**Work to complete**
Set down only what runs from the line containing "(453, 412) = (584, 532): yellow" through the last line of the data, exactly as it reads.

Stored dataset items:

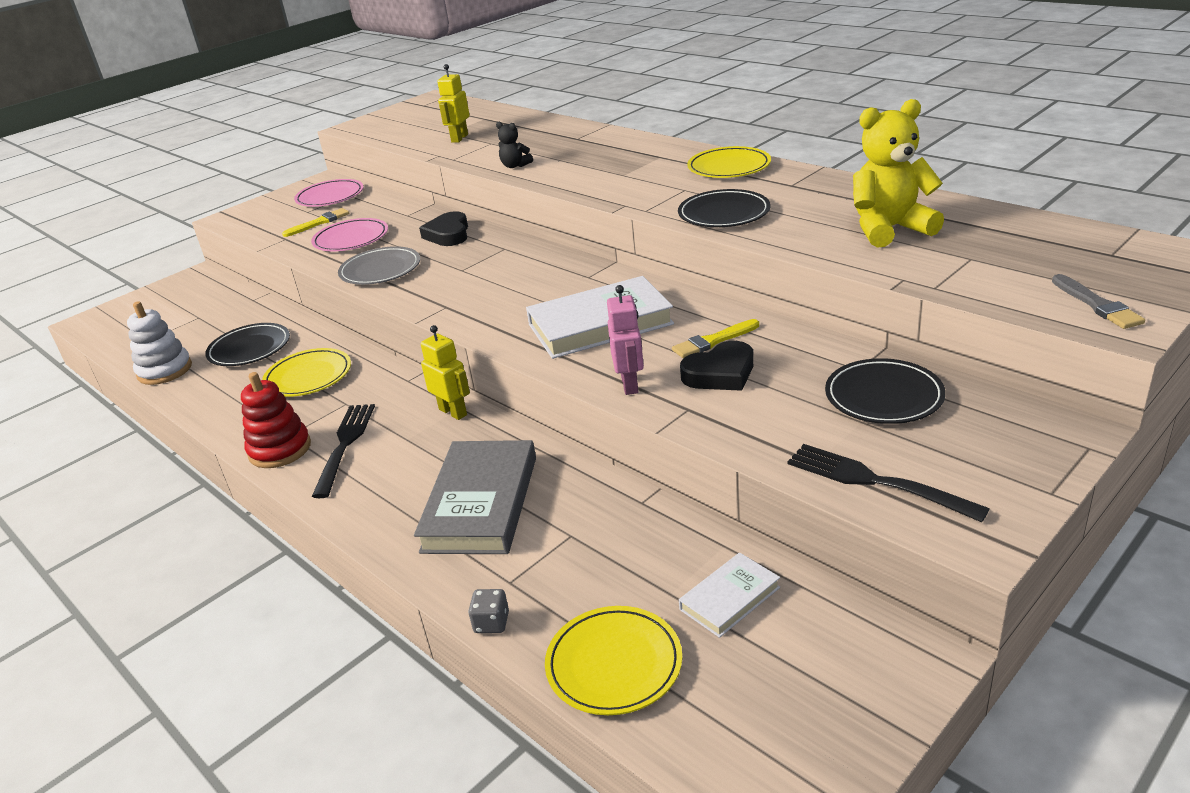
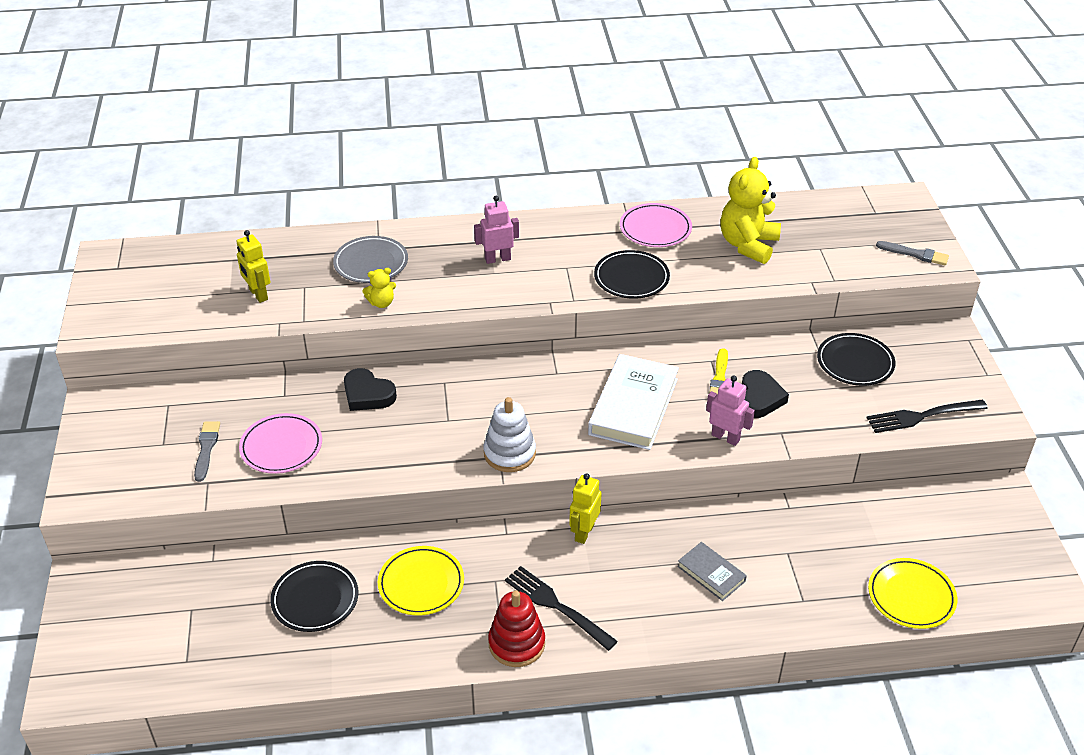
camera: 55 degrees left, 10 degrees up
(165, 370) = (274, 668): white stacking toy -> white stacking toy (509, 453)
(319, 223) = (206, 448): yellow brush -> grey brush
(330, 197) = (152, 416): pink plate -> pink plate (655, 229)
(380, 270) = (377, 459): grey plate -> grey plate (371, 263)
(453, 412) = (584, 532): yellow robot -> yellow robot turned 60 degrees counterclockwise
(481, 503) = (711, 573): grey book -> grey book, size x0.53
(491, 623) = (831, 626): grey dice -> none
(515, 166) = (381, 303): black teddy bear -> yellow teddy bear
(643, 168) = (497, 259): none -> pink robot
(729, 167) = (560, 231): yellow plate -> none
(729, 598) = (904, 525): white book -> none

**Written answer**
(453, 412) = (584, 532): yellow robot -> yellow robot turned 60 degrees counterclockwise
(481, 503) = (711, 573): grey book -> grey book, size x0.53
(491, 623) = (831, 626): grey dice -> none
(515, 166) = (381, 303): black teddy bear -> yellow teddy bear
(643, 168) = (497, 259): none -> pink robot
(729, 167) = (560, 231): yellow plate -> none
(729, 598) = (904, 525): white book -> none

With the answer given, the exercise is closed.